WORK INSTRUCTIONS – Reproduce, exactly as they appear, the line containing "AUDIO2 pin RX: D6 -> D5" and every line after it, ending with the last line of the records.

SUPPLIED DATA below:

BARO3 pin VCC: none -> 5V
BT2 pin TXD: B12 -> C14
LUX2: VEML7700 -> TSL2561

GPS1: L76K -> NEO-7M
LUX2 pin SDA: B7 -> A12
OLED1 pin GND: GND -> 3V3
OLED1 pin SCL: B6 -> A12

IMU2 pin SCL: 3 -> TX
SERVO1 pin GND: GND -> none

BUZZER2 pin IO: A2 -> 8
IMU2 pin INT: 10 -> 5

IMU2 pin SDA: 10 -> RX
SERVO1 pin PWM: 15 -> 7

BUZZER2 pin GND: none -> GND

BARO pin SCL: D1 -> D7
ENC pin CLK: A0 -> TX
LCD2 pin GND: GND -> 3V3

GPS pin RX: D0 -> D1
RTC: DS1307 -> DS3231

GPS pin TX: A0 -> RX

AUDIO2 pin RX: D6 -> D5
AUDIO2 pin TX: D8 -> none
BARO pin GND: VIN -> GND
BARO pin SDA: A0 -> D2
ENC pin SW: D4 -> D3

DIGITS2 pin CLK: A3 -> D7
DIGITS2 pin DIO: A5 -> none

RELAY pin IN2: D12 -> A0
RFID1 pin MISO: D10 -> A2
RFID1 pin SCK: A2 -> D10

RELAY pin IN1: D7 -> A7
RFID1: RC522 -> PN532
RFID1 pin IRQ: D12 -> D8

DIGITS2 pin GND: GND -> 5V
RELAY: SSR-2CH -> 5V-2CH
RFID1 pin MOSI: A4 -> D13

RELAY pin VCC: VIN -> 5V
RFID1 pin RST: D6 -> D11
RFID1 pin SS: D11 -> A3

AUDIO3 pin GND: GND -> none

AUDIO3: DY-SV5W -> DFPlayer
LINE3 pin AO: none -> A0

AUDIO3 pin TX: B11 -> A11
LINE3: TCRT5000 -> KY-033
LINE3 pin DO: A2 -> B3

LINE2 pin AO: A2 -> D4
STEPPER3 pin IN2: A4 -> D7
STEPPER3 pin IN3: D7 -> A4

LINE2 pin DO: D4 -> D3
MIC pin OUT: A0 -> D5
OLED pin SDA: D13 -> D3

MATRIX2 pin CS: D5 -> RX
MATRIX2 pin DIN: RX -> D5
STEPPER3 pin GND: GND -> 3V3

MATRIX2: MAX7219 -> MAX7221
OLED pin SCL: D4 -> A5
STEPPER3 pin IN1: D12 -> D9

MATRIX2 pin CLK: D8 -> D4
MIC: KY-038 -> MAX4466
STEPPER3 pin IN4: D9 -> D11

End of SUPPLIED DATA.

WRITTEN ANSWER –
AUDIO2 pin RX: D6 -> D5
AUDIO2 pin TX: D8 -> none
BARO pin GND: VIN -> GND
BARO pin SDA: A0 -> D2
ENC pin SW: D4 -> D3

DIGITS2 pin CLK: A3 -> D7
DIGITS2 pin DIO: A5 -> none

RELAY pin IN2: D12 -> A0
RFID1 pin MISO: D10 -> A2
RFID1 pin SCK: A2 -> D10

RELAY pin IN1: D7 -> A7
RFID1: RC522 -> PN532
RFID1 pin IRQ: D12 -> D8

DIGITS2 pin GND: GND -> 5V
RELAY: SSR-2CH -> 5V-2CH
RFID1 pin MOSI: A4 -> D13

RELAY pin VCC: VIN -> 5V
RFID1 pin RST: D6 -> D11
RFID1 pin SS: D11 -> A3

AUDIO3 pin GND: GND -> none

AUDIO3: DY-SV5W -> DFPlayer
LINE3 pin AO: none -> A0

AUDIO3 pin TX: B11 -> A11
LINE3: TCRT5000 -> KY-033
LINE3 pin DO: A2 -> B3

LINE2 pin AO: A2 -> D4
STEPPER3 pin IN2: A4 -> D7
STEPPER3 pin IN3: D7 -> A4

LINE2 pin DO: D4 -> D3
MIC pin OUT: A0 -> D5
OLED pin SDA: D13 -> D3

MATRIX2 pin CS: D5 -> RX
MATRIX2 pin DIN: RX -> D5
STEPPER3 pin GND: GND -> 3V3

MATRIX2: MAX7219 -> MAX7221
OLED pin SCL: D4 -> A5
STEPPER3 pin IN1: D12 -> D9

MATRIX2 pin CLK: D8 -> D4
MIC: KY-038 -> MAX4466
STEPPER3 pin IN4: D9 -> D11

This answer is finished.